Collected data
===============

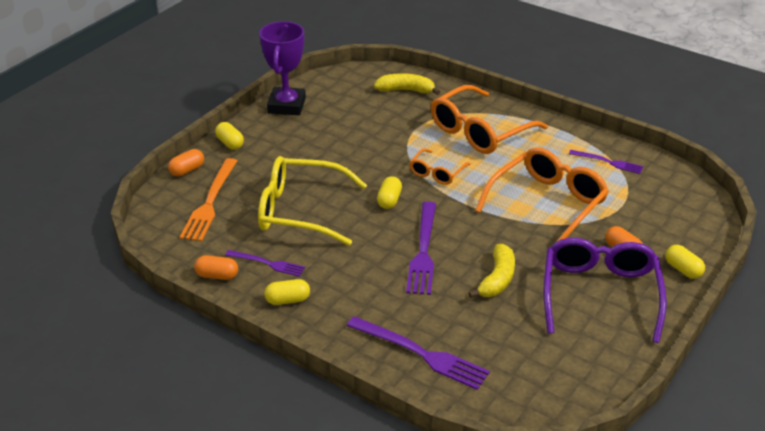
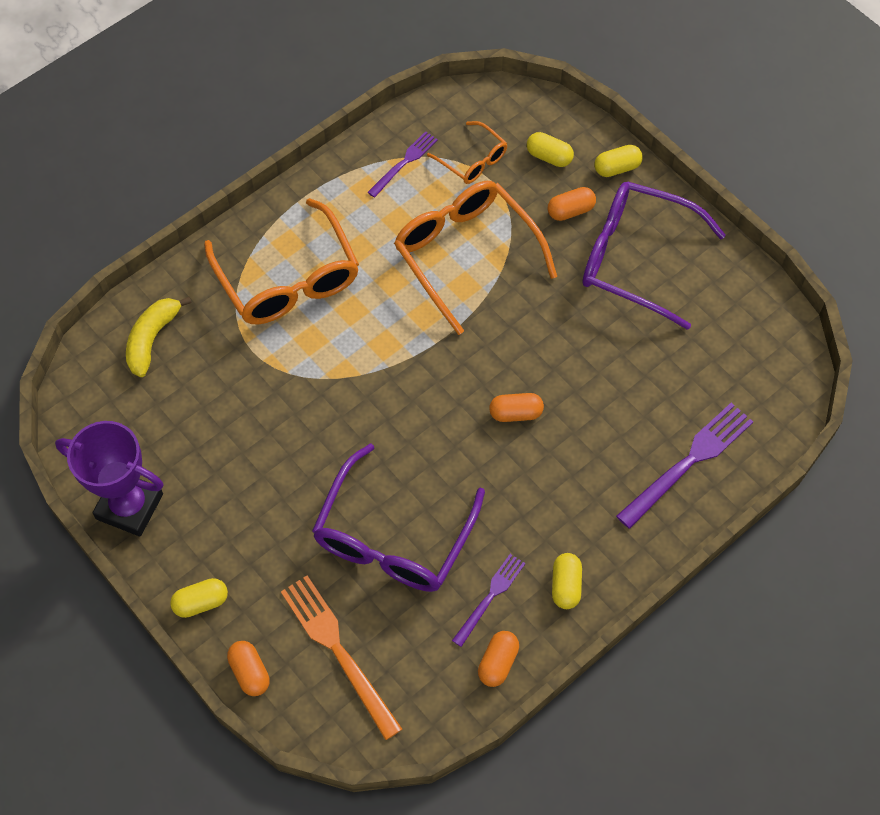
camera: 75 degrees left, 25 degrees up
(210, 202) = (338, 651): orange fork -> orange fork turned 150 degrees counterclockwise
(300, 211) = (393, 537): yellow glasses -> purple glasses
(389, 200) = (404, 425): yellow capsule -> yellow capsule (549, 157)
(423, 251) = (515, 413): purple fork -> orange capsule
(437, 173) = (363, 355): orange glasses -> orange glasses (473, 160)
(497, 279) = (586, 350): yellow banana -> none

===============

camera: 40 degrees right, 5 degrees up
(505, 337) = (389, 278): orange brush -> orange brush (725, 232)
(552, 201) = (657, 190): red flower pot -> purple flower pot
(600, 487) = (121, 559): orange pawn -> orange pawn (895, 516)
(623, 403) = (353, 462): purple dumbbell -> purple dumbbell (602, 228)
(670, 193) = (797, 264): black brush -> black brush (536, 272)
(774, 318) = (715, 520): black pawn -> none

===============

Reproduce only the lines above spanning from the line containing "camera: 75 degrees left, 25 degrees up" through the line containing "(497, 279) = (586, 350): yellow", word for word.

camera: 75 degrees left, 25 degrees up
(210, 202) = (338, 651): orange fork -> orange fork turned 150 degrees counterclockwise
(300, 211) = (393, 537): yellow glasses -> purple glasses
(389, 200) = (404, 425): yellow capsule -> yellow capsule (549, 157)
(423, 251) = (515, 413): purple fork -> orange capsule
(437, 173) = (363, 355): orange glasses -> orange glasses (473, 160)
(497, 279) = (586, 350): yellow banana -> none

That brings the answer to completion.